» **DATA ENTRIES**:

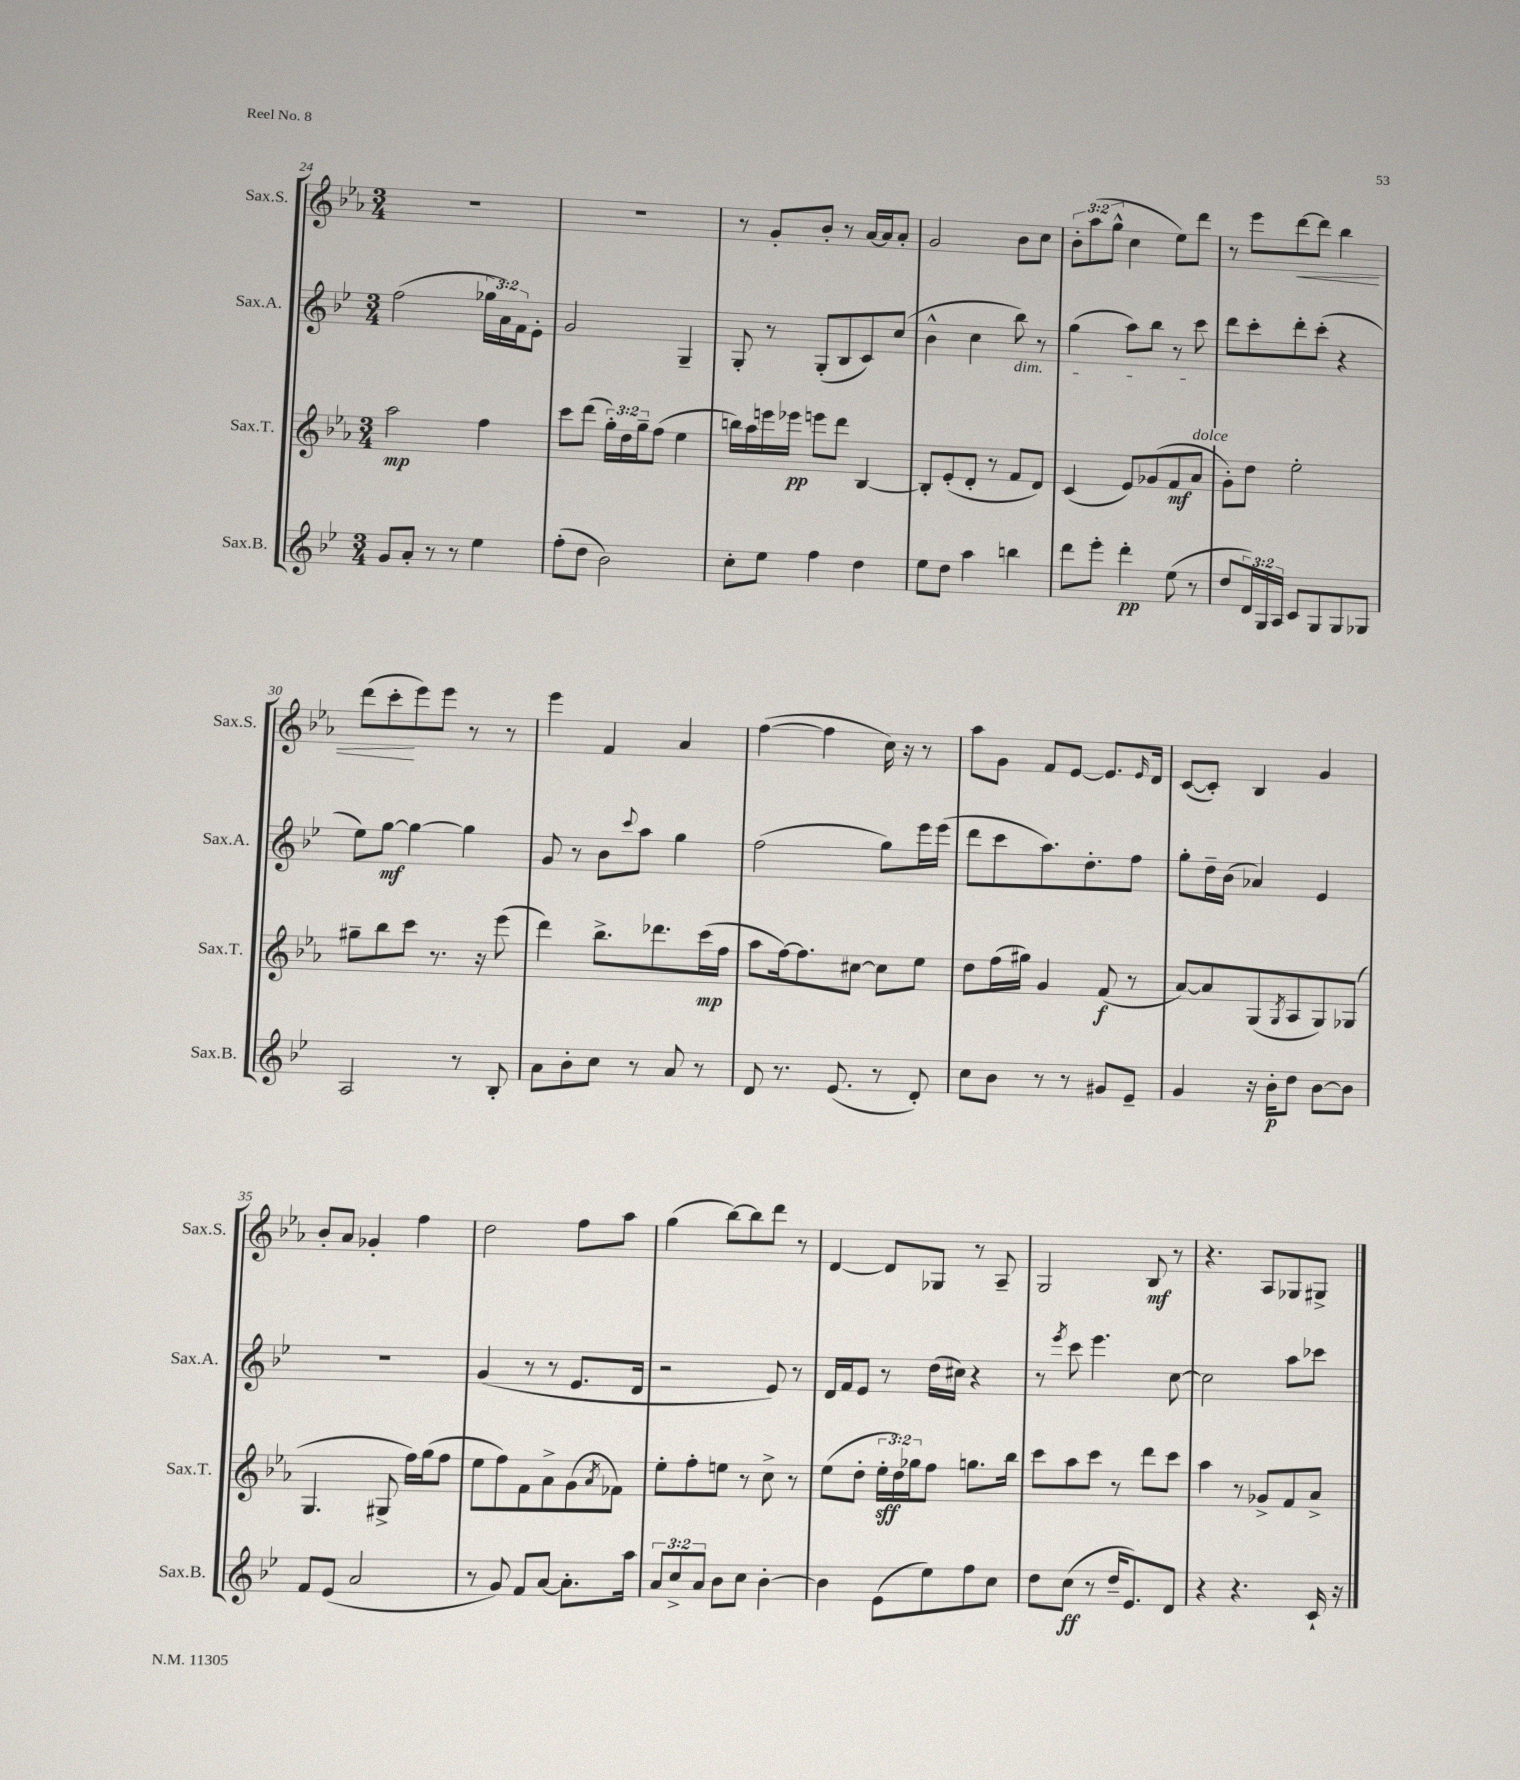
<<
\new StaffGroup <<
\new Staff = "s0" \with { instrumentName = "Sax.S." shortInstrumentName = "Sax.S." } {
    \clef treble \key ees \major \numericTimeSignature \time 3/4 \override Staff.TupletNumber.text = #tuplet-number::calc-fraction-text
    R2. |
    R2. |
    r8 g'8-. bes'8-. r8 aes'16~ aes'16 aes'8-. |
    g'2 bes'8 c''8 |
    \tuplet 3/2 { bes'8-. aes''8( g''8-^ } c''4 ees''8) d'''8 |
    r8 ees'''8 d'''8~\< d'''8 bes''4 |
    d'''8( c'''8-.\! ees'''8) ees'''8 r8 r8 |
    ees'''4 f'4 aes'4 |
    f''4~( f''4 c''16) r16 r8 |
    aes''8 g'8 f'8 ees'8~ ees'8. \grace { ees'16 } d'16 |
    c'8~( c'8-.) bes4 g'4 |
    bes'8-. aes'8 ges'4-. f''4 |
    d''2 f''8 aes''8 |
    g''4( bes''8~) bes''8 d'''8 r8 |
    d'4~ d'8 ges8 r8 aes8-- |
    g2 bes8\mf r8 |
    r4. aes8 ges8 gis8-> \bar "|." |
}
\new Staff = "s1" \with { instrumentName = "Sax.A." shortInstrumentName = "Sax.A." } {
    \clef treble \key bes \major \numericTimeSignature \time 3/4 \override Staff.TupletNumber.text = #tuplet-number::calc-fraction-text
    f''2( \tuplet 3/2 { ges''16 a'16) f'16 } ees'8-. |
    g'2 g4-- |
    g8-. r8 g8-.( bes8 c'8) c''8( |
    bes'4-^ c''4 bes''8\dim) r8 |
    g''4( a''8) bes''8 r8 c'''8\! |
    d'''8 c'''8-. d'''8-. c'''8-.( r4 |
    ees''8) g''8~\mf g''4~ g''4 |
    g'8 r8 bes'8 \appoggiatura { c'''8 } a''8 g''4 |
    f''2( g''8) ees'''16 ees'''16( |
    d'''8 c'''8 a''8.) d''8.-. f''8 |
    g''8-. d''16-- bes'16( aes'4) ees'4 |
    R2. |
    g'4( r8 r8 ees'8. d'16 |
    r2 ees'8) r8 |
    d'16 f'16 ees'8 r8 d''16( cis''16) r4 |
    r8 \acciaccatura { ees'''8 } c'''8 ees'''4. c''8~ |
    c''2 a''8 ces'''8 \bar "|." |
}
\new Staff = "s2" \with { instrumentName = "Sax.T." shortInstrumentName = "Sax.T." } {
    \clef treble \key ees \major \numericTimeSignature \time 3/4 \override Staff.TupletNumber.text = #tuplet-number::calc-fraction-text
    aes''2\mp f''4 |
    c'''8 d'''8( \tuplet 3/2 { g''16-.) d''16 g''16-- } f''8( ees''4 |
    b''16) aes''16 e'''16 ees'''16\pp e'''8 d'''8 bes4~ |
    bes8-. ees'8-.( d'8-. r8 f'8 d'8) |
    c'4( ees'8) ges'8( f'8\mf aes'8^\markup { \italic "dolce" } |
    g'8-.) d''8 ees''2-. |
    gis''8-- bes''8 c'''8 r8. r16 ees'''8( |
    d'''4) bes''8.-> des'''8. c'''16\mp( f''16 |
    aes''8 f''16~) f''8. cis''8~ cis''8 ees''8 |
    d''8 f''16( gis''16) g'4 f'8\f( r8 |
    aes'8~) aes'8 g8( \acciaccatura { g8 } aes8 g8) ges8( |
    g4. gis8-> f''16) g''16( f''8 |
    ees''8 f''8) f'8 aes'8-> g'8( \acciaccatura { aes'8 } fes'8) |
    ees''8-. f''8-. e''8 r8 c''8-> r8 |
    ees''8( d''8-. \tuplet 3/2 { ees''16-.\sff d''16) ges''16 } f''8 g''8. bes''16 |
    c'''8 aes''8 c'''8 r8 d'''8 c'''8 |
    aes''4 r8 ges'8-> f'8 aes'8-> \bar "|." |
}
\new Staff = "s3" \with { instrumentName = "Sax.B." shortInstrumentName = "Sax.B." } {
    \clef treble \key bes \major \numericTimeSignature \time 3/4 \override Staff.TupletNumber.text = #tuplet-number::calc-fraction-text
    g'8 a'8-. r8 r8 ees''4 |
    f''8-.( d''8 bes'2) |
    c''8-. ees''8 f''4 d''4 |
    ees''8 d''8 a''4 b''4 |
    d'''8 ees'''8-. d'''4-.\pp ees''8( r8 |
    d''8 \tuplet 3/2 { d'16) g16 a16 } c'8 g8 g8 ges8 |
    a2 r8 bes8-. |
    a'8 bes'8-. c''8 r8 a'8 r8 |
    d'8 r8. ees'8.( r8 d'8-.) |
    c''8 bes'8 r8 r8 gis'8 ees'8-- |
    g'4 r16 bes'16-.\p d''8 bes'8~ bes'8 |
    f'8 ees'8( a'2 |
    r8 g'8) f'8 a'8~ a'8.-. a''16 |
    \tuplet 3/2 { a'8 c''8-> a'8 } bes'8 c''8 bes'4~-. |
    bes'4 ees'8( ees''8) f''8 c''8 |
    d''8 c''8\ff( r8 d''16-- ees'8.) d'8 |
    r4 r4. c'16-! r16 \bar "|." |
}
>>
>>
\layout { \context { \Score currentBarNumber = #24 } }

...

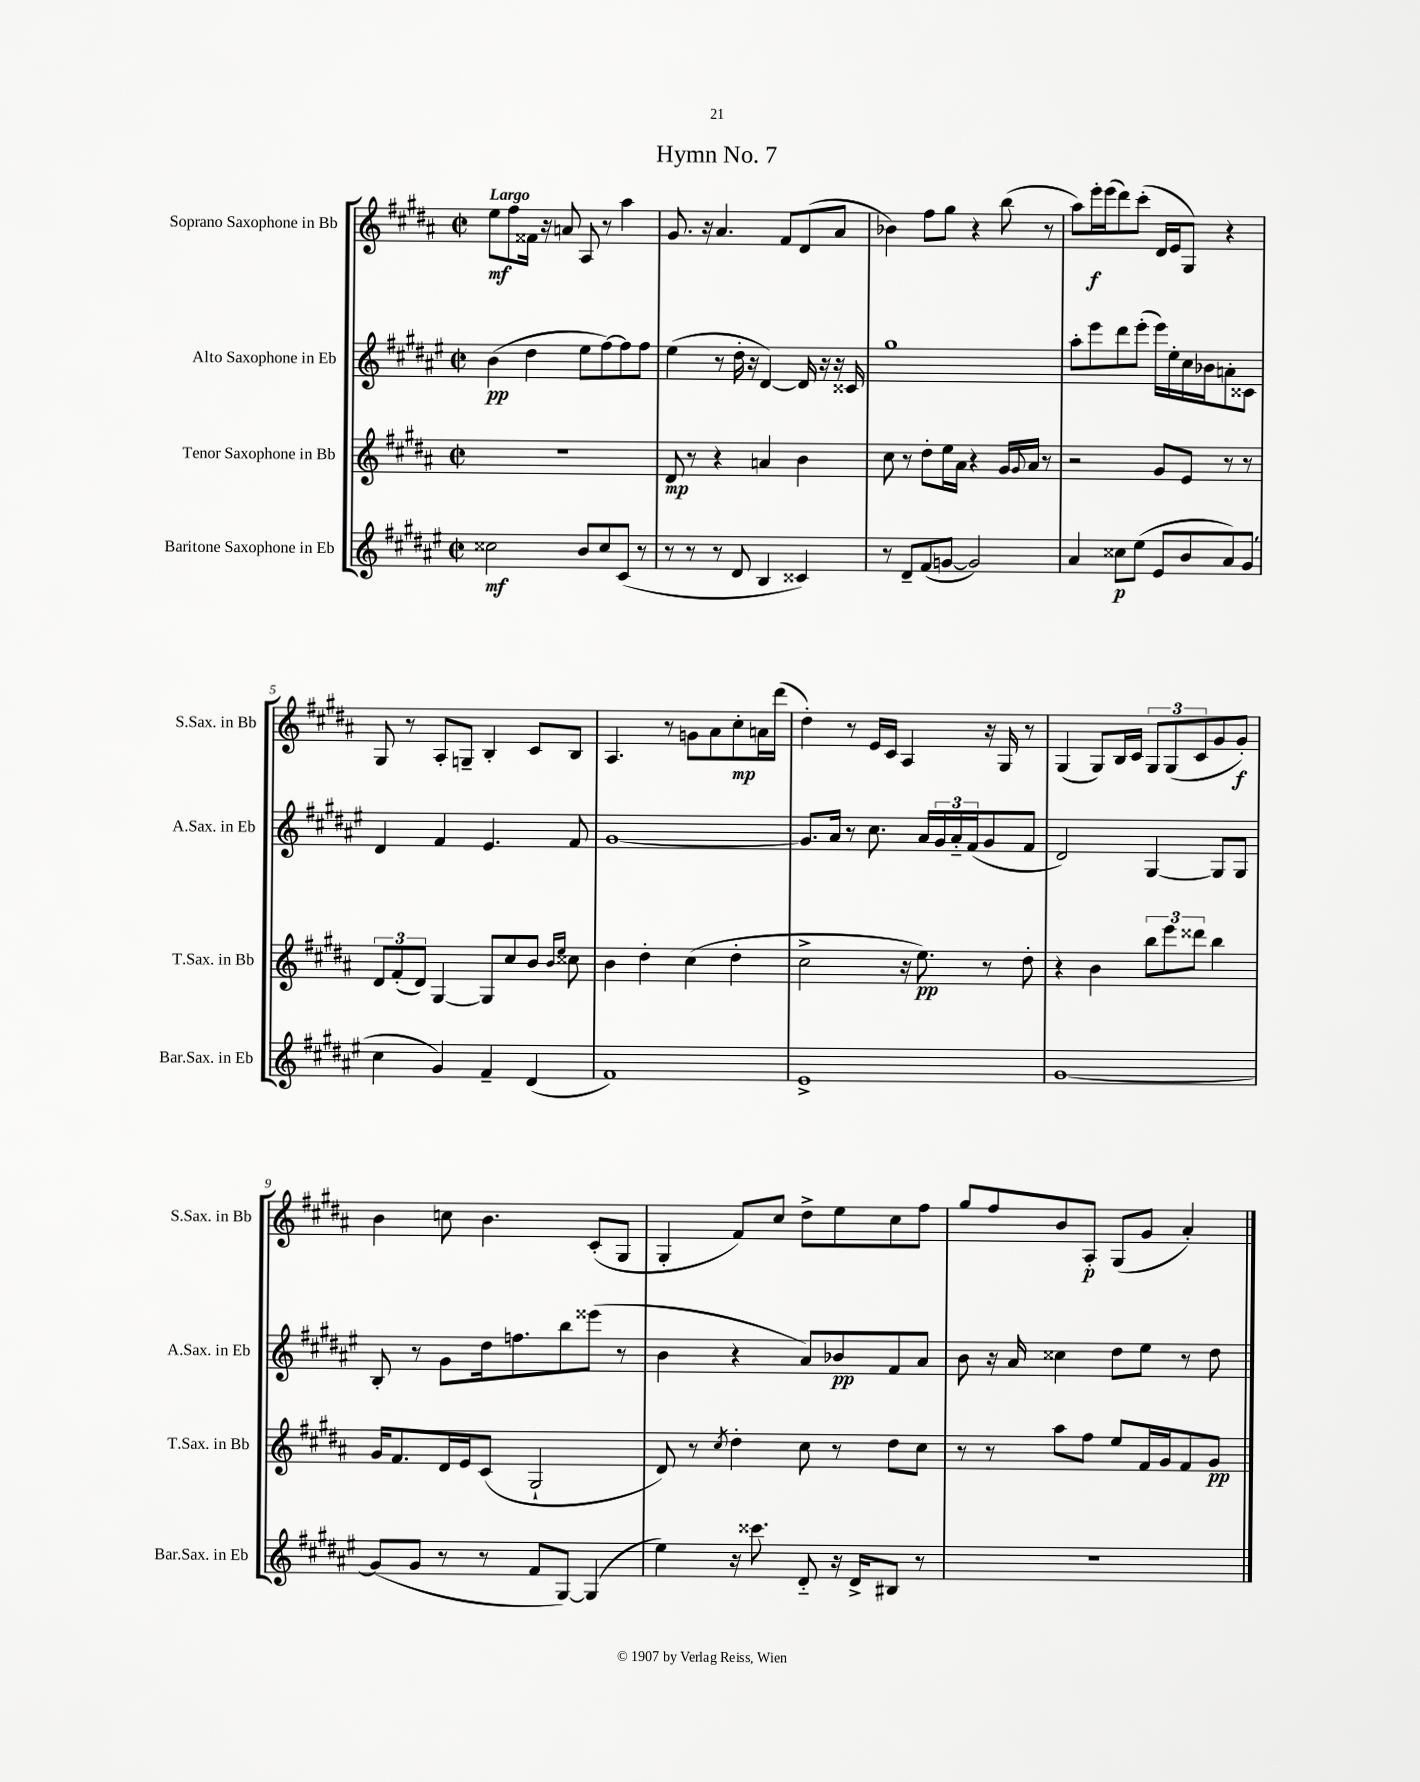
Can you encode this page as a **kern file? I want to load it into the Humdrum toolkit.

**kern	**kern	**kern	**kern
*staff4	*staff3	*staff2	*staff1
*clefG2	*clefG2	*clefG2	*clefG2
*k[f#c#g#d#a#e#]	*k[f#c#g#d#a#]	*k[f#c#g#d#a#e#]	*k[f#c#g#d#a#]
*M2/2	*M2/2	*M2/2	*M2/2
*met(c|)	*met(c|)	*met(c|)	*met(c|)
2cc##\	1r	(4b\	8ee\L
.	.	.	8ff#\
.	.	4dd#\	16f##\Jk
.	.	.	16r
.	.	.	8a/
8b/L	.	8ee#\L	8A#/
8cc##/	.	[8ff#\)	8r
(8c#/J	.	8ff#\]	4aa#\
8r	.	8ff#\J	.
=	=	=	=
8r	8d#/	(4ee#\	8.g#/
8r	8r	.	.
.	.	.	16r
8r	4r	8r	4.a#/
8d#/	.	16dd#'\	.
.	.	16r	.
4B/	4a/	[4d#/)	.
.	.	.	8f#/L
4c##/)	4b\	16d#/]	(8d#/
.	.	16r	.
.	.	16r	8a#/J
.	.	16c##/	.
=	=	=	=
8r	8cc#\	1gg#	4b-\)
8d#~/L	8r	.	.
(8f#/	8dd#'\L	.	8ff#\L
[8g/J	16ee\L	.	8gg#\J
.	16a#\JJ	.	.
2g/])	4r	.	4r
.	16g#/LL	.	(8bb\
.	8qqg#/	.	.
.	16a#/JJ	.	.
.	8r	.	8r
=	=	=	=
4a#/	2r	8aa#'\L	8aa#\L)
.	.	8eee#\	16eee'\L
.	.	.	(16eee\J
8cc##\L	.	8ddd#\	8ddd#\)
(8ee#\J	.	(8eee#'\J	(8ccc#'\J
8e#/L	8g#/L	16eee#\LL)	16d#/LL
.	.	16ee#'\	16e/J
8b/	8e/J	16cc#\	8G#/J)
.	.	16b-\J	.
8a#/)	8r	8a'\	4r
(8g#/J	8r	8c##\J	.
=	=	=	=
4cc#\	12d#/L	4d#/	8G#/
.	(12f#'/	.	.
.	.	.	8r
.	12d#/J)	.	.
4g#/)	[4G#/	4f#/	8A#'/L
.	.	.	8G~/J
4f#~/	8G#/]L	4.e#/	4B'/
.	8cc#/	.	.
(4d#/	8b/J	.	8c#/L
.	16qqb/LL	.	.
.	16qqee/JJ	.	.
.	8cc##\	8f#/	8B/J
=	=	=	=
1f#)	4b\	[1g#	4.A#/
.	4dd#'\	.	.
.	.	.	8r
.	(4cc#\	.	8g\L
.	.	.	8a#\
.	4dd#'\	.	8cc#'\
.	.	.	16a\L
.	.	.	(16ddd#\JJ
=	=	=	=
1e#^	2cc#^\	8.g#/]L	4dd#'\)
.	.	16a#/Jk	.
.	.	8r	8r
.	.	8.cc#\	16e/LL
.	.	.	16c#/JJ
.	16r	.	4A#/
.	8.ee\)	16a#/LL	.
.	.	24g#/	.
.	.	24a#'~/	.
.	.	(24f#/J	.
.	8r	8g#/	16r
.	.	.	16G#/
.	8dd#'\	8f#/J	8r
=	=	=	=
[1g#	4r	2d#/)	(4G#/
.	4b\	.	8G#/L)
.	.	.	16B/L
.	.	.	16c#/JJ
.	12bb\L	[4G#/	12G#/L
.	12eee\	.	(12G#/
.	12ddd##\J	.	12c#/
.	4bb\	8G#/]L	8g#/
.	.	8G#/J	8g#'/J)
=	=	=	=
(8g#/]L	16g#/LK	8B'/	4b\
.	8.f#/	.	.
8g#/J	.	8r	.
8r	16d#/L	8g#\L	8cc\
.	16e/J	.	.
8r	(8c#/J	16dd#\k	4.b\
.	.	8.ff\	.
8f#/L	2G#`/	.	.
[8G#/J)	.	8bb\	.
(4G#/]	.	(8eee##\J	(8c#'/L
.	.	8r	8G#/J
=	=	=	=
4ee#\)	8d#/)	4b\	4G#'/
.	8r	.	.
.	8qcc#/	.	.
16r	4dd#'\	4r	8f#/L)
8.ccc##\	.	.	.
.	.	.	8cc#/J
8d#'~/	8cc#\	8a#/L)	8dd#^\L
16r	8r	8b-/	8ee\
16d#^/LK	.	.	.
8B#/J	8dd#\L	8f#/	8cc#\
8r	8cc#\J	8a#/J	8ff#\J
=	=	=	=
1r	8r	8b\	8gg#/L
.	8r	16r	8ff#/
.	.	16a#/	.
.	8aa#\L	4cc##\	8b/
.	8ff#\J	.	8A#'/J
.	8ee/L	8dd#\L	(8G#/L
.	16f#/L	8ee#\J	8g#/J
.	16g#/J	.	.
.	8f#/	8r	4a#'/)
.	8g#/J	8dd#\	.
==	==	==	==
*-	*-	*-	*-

» **PROMPT**: Return each line of the rows above that contains the string "acciaccatura".

» **ANSWER TO THIS PROBLEM**:
    r8 \acciaccatura { ees'''8 } c'''8 ees'''4. c''8~ |
    aes'8~) aes'8 g8( \acciaccatura { g8 } aes8 g8) ges8( |
    ees''8 f''8) f'8 aes'8-> g'8( \acciaccatura { aes'8 } fes'8) |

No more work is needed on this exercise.